Excerpted records section start
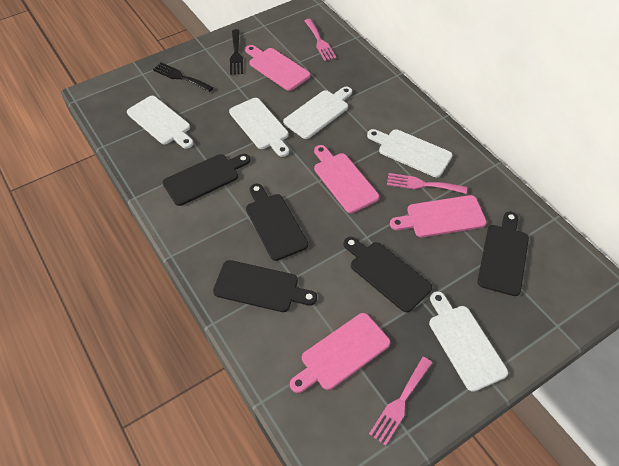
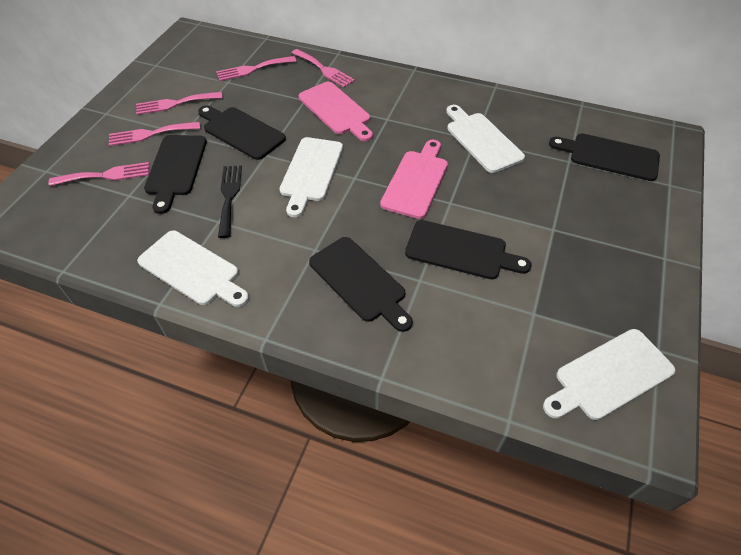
black fork: [153,62,213,92] [230,29,243,75] = 2 -> [218,165,242,238] = 1
pink cutting board: [245,45,311,91] [290,313,390,393] [314,145,379,213] [390,195,487,237] = 4 -> [299,82,373,141] [380,140,448,219] = 2
pink fork: [304,19,337,61] [369,357,432,446] [387,173,467,194] = 3 -> [49,162,149,186] [109,122,200,146] [136,92,223,115] [216,56,296,81] [292,49,355,88] = 5
white cutting board: [127,96,194,149] [229,98,289,157] [283,87,352,139] [367,129,453,177] [429,291,508,392] = 5 -> [137,231,249,307] [280,137,343,217] [446,105,525,173] [543,329,675,420] = 4

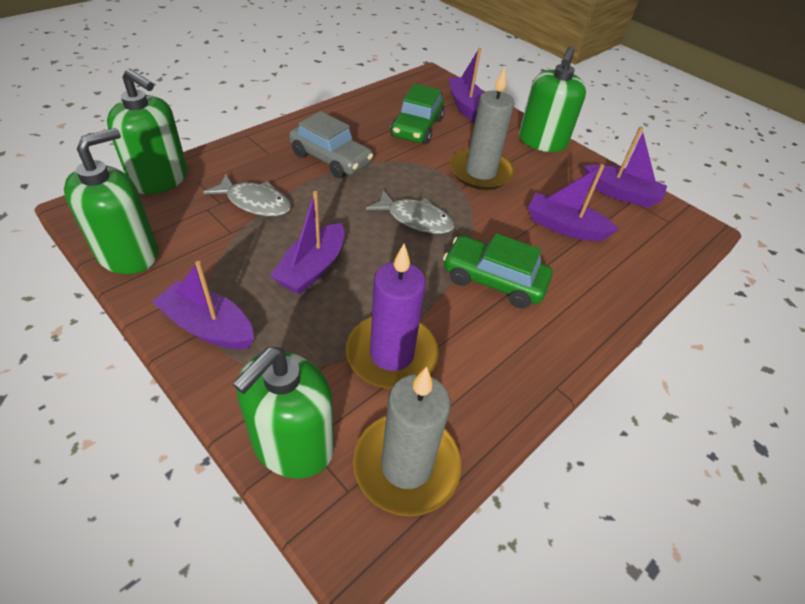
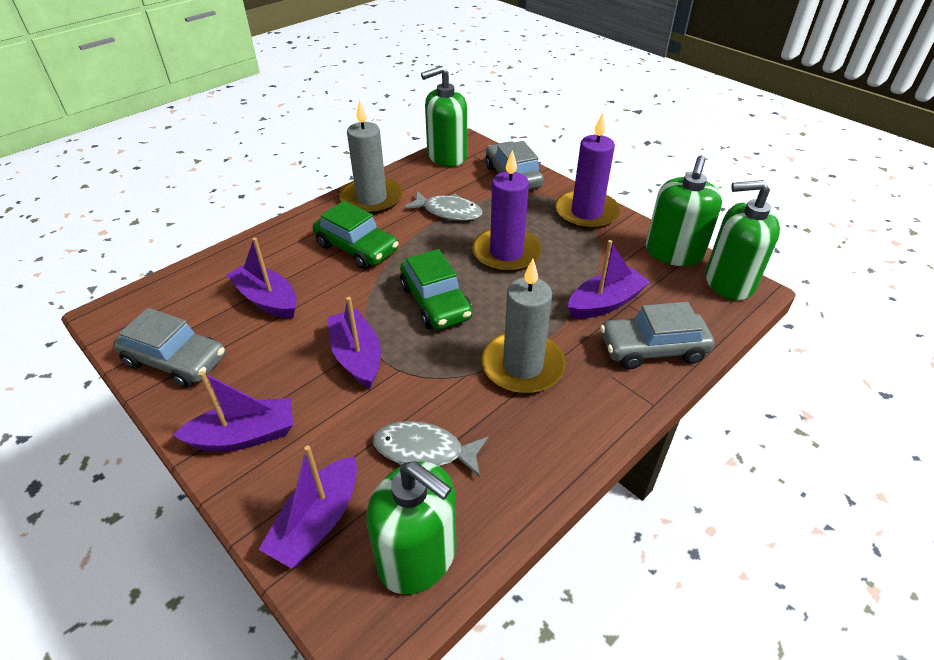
grey car: [289,111,373,178] = 1 -> [113,308,225,388] [485,141,544,190] [600,302,715,369] = 3
purple candle: [346,244,439,389] = 1 -> [472,150,542,272] [555,113,620,230] = 2

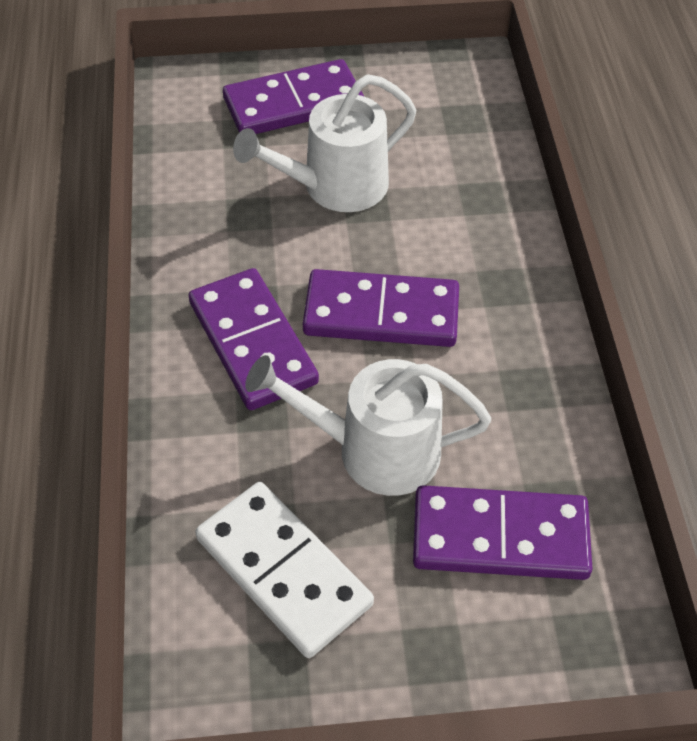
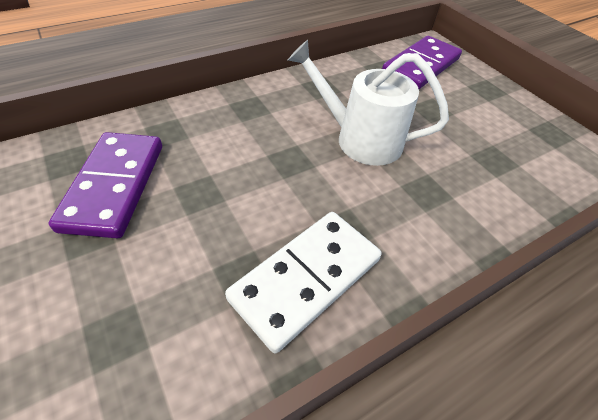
purple domino: [189,268,319,410] [223,59,364,134] [303,269,459,347] [413,485,593,580] = 4 -> [48,132,162,238] [382,36,462,89] = 2
white watering can: [233,74,416,212] [245,355,491,496] = 2 -> [288,40,449,166] = 1

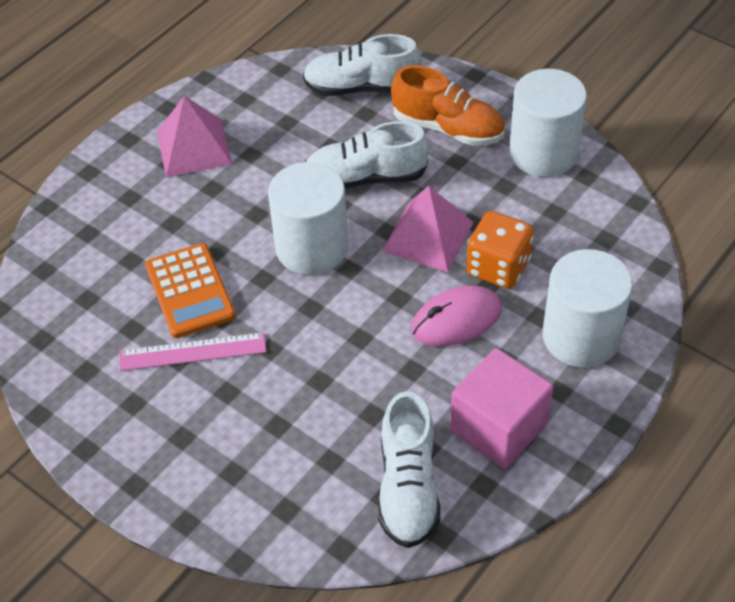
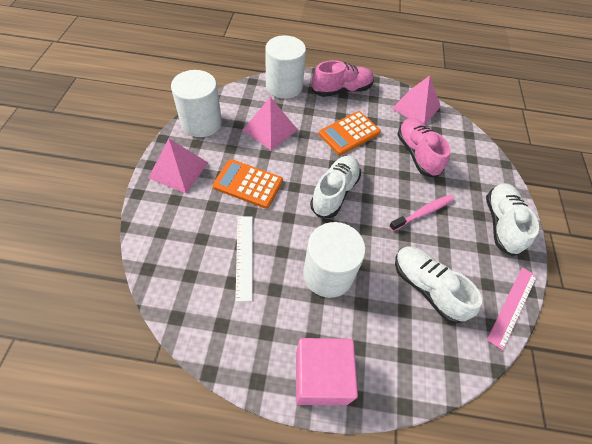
orange calculator: [145,243,236,338] = 1 -> [212,159,283,209] [319,111,381,155] = 2
orange dice: [466,211,534,289] = 1 -> none = 0
orange shoe: [391,65,505,146] = 1 -> none = 0
pink mouse: [411,285,502,347] = 1 -> none = 0
pink pyramid: [157,96,232,177] [382,186,474,272] = 2 -> [148,139,208,193] [243,97,298,150] [392,75,441,125] = 3
pink shoe: none = 0 -> [312,60,374,97] [397,118,450,178] = 2
pink toothbrush: none = 0 -> [389,195,454,231] = 1
white ruler: none = 0 -> [235,216,253,302] = 1

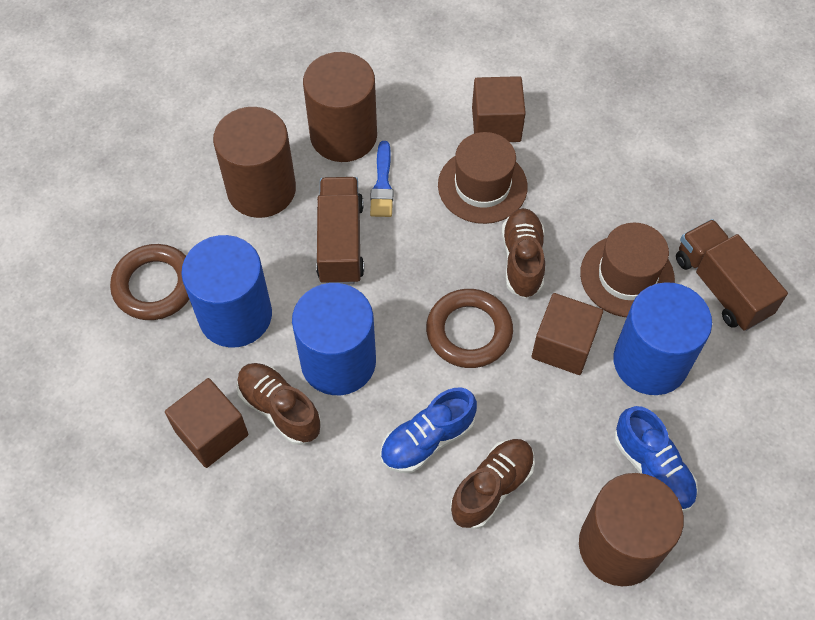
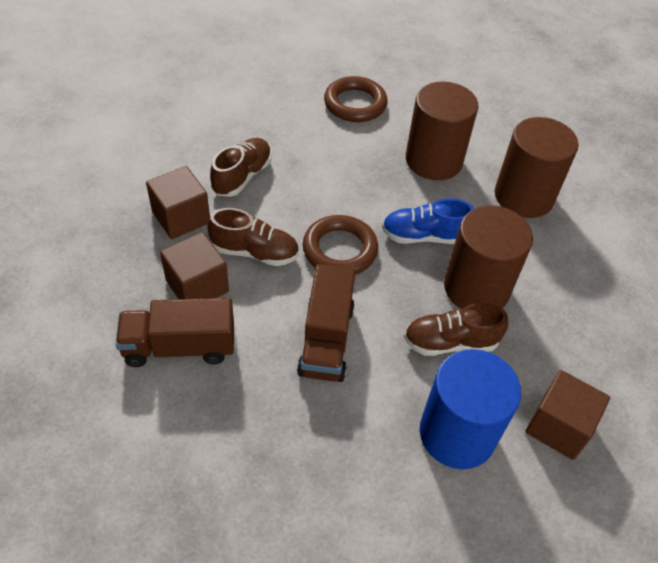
blue brush: [370,141,394,217] = 1 -> none = 0
blue cylinder: [181,235,272,347] [292,283,376,395] [613,282,712,395] = 3 -> [420,349,521,469] = 1
blue shoe: [380,388,477,473] [614,406,698,512] = 2 -> [382,198,474,244] = 1
brown hat: [438,132,528,224] [580,223,675,317] = 2 -> none = 0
Excerpted records section end
* The problem
An exact restatement of the lines from the one with "blue cylinder: [181,235,272,347]" through the last line of the data is the only acceptable answer.

* Answer below
blue cylinder: [181,235,272,347] [292,283,376,395] [613,282,712,395] = 3 -> [420,349,521,469] = 1
blue shoe: [380,388,477,473] [614,406,698,512] = 2 -> [382,198,474,244] = 1
brown hat: [438,132,528,224] [580,223,675,317] = 2 -> none = 0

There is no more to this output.